Stored entries
====================
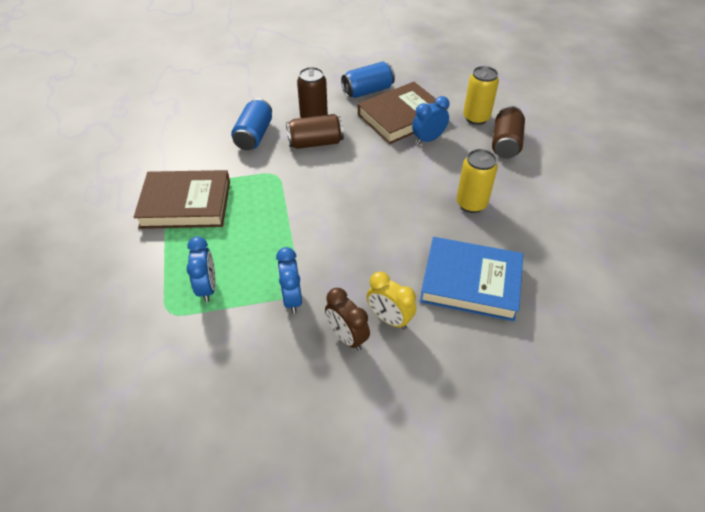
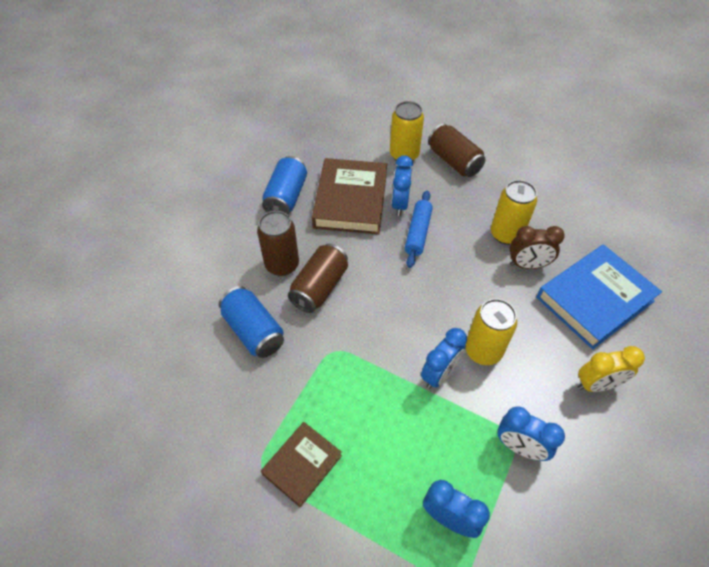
camera: 50 degrees left, 5 degrees up
(186, 204) = (302, 465): brown book -> brown book, size x0.58
(308, 230) = (439, 374): none -> blue clock
(347, 337) = (597, 432): brown clock -> brown clock (527, 265)
(351, 242) = (483, 351): none -> yellow can
(414, 160) = (418, 233): none -> blue rolling pin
====================
Activity: Only text belongs in the copy: repeat each line of the data exactly and leave out the pictures.

Response to this exercise:
camera: 50 degrees left, 5 degrees up
(186, 204) = (302, 465): brown book -> brown book, size x0.58
(308, 230) = (439, 374): none -> blue clock
(347, 337) = (597, 432): brown clock -> brown clock (527, 265)
(351, 242) = (483, 351): none -> yellow can
(414, 160) = (418, 233): none -> blue rolling pin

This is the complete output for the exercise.